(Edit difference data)
◆ ◆ ◆ ◆

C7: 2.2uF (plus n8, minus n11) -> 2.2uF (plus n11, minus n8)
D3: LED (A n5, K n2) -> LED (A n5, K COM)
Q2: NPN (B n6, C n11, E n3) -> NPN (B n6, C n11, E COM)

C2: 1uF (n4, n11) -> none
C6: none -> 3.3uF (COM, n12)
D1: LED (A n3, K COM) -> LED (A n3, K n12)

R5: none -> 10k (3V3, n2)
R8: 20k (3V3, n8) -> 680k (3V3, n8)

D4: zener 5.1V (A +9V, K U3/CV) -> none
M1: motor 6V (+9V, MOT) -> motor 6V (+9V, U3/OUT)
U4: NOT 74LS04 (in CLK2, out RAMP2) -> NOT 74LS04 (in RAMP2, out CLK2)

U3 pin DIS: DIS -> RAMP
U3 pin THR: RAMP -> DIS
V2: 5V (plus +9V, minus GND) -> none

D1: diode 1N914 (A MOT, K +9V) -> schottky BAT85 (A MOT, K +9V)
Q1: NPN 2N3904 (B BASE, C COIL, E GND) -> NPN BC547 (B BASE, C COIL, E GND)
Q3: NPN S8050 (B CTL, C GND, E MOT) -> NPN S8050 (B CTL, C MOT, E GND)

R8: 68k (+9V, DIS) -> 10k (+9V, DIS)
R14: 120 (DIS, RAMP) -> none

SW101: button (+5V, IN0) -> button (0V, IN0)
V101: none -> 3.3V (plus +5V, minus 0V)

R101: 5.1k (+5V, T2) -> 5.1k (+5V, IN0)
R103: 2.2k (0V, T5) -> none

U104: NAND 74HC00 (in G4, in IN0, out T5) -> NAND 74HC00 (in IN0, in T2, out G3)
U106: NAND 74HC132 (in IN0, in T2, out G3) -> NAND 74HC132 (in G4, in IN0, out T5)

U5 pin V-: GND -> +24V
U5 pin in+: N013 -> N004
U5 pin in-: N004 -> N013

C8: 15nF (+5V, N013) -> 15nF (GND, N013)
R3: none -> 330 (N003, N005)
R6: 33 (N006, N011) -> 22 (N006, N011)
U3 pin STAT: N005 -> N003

◆ ◆ ◆ ◆

- Task description: From the first line above through the line that contains "D4: zener 5.1V (A +9V, K U3/CV) -> none", quote each line exactly. Output nothing more.

- Task result:
C7: 2.2uF (plus n8, minus n11) -> 2.2uF (plus n11, minus n8)
D3: LED (A n5, K n2) -> LED (A n5, K COM)
Q2: NPN (B n6, C n11, E n3) -> NPN (B n6, C n11, E COM)

C2: 1uF (n4, n11) -> none
C6: none -> 3.3uF (COM, n12)
D1: LED (A n3, K COM) -> LED (A n3, K n12)

R5: none -> 10k (3V3, n2)
R8: 20k (3V3, n8) -> 680k (3V3, n8)

D4: zener 5.1V (A +9V, K U3/CV) -> none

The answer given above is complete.